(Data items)
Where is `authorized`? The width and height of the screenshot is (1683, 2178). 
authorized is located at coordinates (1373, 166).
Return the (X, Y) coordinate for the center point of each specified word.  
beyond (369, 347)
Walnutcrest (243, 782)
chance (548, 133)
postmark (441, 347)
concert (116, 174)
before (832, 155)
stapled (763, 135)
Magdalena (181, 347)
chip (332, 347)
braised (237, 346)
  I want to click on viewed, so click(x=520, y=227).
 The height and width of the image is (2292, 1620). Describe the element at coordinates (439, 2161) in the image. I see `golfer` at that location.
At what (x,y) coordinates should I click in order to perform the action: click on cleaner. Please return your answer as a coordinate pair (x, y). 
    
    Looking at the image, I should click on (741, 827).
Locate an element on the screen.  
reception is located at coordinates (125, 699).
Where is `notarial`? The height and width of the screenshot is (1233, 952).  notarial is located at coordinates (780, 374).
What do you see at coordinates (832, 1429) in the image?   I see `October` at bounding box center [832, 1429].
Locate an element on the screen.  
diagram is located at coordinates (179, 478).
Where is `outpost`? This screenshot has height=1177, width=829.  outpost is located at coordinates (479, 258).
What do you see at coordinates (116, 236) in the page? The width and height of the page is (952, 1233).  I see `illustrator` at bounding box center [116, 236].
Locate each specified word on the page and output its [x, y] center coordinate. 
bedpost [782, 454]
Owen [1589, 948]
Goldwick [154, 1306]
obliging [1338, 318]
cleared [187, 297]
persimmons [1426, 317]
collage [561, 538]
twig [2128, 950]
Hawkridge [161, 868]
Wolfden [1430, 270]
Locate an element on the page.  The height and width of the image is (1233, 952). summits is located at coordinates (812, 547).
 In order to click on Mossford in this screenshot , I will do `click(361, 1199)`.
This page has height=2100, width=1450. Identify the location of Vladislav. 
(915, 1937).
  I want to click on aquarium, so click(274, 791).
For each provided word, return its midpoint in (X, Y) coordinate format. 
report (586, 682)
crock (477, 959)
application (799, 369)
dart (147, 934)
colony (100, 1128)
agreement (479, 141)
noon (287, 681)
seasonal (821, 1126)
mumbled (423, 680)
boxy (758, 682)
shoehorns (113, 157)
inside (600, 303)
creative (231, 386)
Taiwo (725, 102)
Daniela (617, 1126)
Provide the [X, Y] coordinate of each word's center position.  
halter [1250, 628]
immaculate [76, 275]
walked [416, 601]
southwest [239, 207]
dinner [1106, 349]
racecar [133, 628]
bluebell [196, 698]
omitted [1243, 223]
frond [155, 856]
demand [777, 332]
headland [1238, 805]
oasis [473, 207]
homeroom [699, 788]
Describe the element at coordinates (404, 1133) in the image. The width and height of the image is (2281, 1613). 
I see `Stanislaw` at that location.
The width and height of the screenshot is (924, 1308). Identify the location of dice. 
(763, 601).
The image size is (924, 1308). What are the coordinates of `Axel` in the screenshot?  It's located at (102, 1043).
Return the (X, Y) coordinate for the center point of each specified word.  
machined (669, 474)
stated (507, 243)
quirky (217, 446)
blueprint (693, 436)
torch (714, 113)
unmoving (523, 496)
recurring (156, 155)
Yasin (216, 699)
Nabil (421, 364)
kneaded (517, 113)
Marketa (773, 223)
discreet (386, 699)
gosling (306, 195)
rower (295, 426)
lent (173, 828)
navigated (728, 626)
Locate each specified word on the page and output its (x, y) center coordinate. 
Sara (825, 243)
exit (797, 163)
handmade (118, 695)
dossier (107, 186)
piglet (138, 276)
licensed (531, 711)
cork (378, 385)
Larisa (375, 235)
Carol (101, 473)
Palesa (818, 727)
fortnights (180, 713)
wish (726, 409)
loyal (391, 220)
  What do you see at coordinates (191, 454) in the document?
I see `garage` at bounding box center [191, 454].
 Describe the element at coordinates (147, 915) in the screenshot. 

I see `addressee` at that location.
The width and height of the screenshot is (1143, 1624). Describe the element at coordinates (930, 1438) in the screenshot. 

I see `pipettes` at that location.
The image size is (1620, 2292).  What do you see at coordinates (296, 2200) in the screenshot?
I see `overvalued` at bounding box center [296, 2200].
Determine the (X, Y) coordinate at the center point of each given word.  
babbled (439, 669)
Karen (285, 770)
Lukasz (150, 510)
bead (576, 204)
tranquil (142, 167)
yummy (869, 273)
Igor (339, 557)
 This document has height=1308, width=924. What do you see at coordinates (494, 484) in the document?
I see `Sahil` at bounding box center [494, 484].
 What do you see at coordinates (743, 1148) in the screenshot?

§ **Task**:
Reproduce the stretch from the row containing "quirky (217, 446)" through the end of the rows, switching "specified" to "listed" and leaving everything else unchanged.

§ **Answer to the task**:
quirky (217, 446)
blueprint (693, 436)
torch (714, 113)
unmoving (523, 496)
recurring (156, 155)
Yasin (216, 699)
Nabil (421, 364)
kneaded (517, 113)
Marketa (773, 223)
discreet (386, 699)
gosling (306, 195)
rower (295, 426)
lent (173, 828)
navigated (728, 626)
Locate each listed word on the page and output its (x, y) center coordinate. 
Sara (825, 243)
exit (797, 163)
handmade (118, 695)
dossier (107, 186)
piglet (138, 276)
licensed (531, 711)
cork (378, 385)
Larisa (375, 235)
Carol (101, 473)
Palesa (818, 727)
fortnights (180, 713)
wish (726, 409)
loyal (391, 220)
  What do you see at coordinates (191, 454) in the document?
I see `garage` at bounding box center [191, 454].
 Describe the element at coordinates (147, 915) in the screenshot. 

I see `addressee` at that location.
The width and height of the screenshot is (1143, 1624). Describe the element at coordinates (930, 1438) in the screenshot. 

I see `pipettes` at that location.
The image size is (1620, 2292).  What do you see at coordinates (296, 2200) in the screenshot?
I see `overvalued` at bounding box center [296, 2200].
Determine the (X, Y) coordinate at the center point of each given word.  
babbled (439, 669)
Karen (285, 770)
Lukasz (150, 510)
bead (576, 204)
tranquil (142, 167)
yummy (869, 273)
Igor (339, 557)
 This document has height=1308, width=924. What do you see at coordinates (494, 484) in the document?
I see `Sahil` at bounding box center [494, 484].
 What do you see at coordinates (743, 1148) in the screenshot?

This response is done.